- Stored data
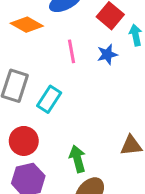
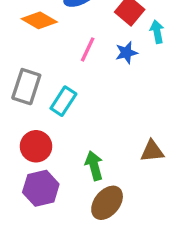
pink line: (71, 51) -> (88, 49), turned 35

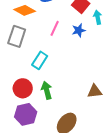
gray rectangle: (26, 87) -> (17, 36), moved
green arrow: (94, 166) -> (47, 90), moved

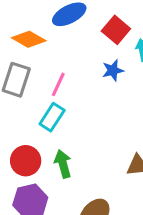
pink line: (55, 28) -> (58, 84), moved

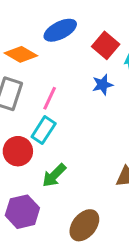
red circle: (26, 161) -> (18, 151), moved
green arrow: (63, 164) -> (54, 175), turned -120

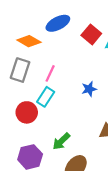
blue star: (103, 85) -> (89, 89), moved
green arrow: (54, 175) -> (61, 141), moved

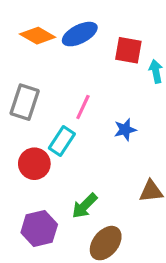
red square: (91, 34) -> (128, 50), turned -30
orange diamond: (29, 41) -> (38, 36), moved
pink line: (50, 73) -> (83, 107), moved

--

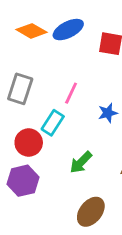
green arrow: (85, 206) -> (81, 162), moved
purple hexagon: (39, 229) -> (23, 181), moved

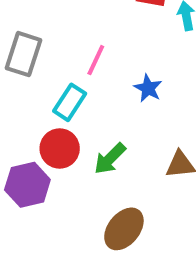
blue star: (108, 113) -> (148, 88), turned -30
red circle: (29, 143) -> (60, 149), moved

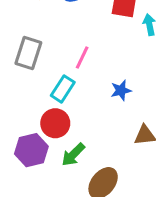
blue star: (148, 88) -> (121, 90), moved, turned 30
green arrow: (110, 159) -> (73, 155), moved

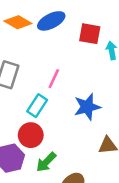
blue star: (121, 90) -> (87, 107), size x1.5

- Your objective
In the entries above, find the line containing "blue star: (103, 85) -> (89, 89), moved" and the line containing "pink line: (50, 73) -> (83, 107), moved"; give again exactly those two lines and every line between them, minus the pictures.

- Written response
blue star: (103, 85) -> (89, 89), moved
green arrow: (54, 175) -> (61, 141), moved

red square: (91, 34) -> (128, 50), turned -30
orange diamond: (29, 41) -> (38, 36), moved
pink line: (50, 73) -> (83, 107), moved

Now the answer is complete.